● GIVEN INSTRUCTION: Copy the entries from the line containing "scrambled [366, 853]" through the last line of the entries, both ends included, keeping every word as it is but multiplying each answer coordinate by 1.3 and rounding to whole numbers, halves up. Give only those lines.

● DATASET RECORDS:

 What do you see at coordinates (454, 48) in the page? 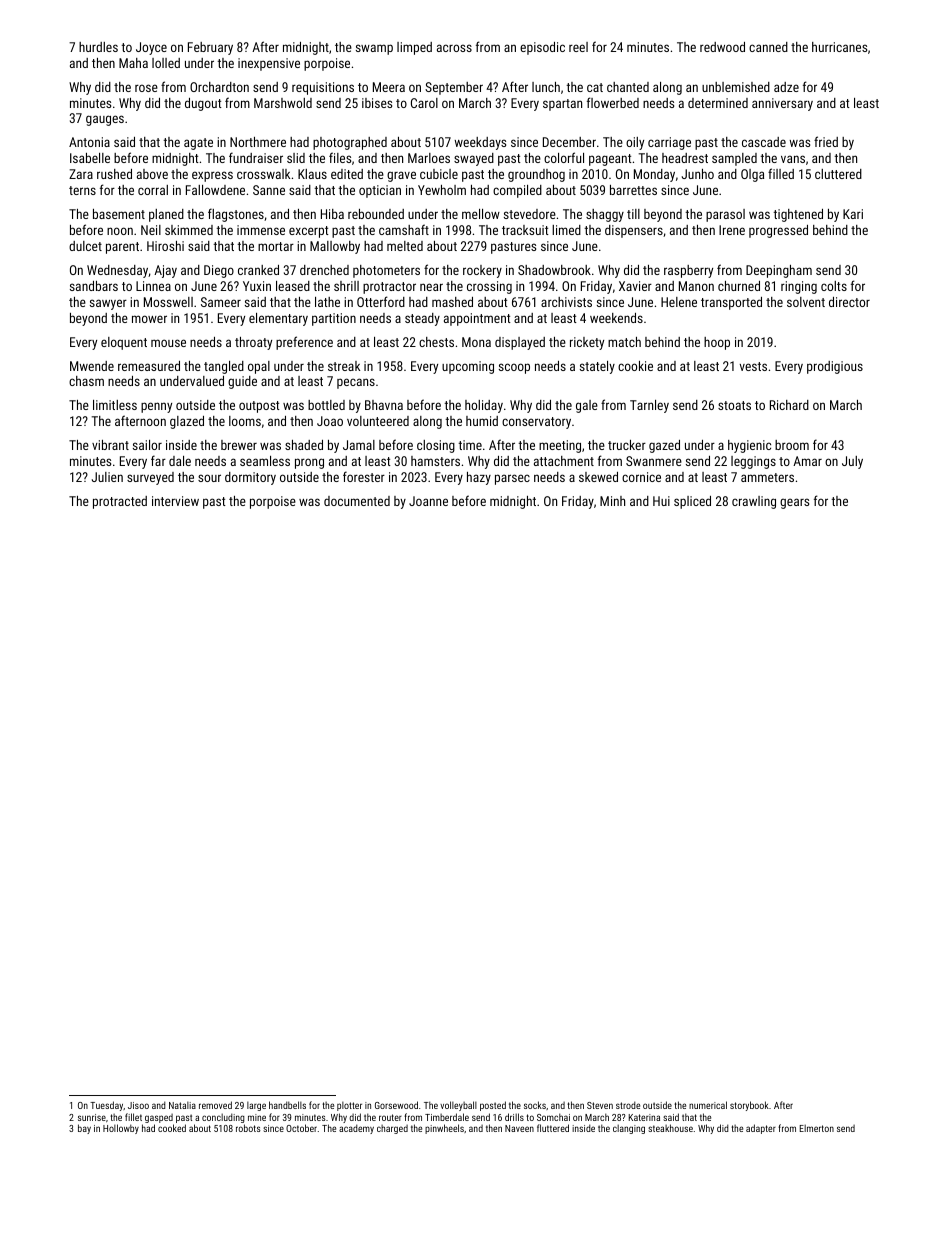
I see `across` at bounding box center [454, 48].
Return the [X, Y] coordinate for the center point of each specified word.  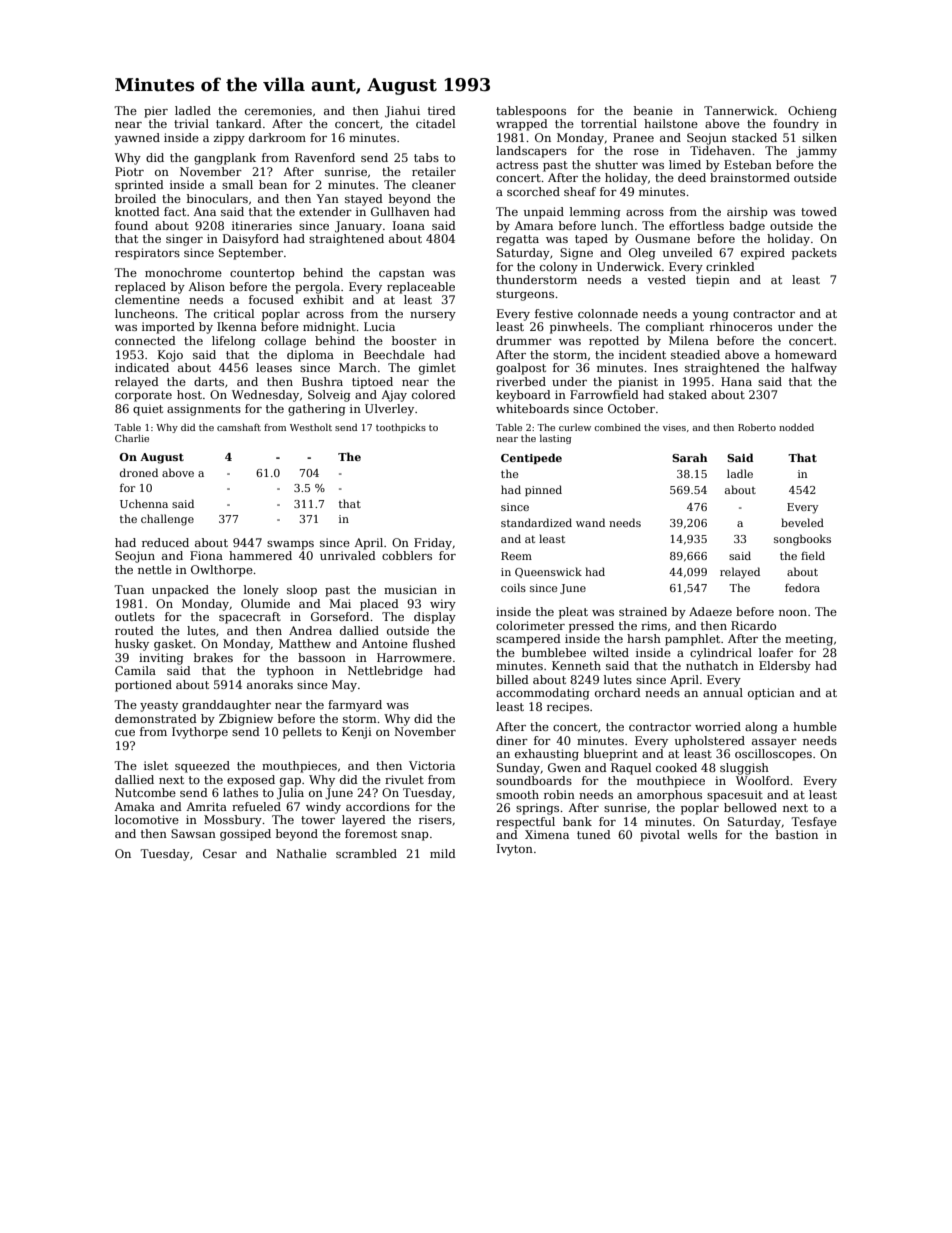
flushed [434, 643]
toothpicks [401, 428]
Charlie [132, 438]
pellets [302, 733]
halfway [814, 369]
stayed [364, 200]
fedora [802, 587]
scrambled [366, 853]
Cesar [220, 853]
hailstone [671, 123]
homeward [806, 354]
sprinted [139, 186]
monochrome [183, 272]
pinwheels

● RESULT:
scrambled [476, 1109]
Cesar [286, 1109]
hailstone [872, 160]
homeward [1048, 460]
sprinted [181, 242]
monochrome [238, 354]
pinwheels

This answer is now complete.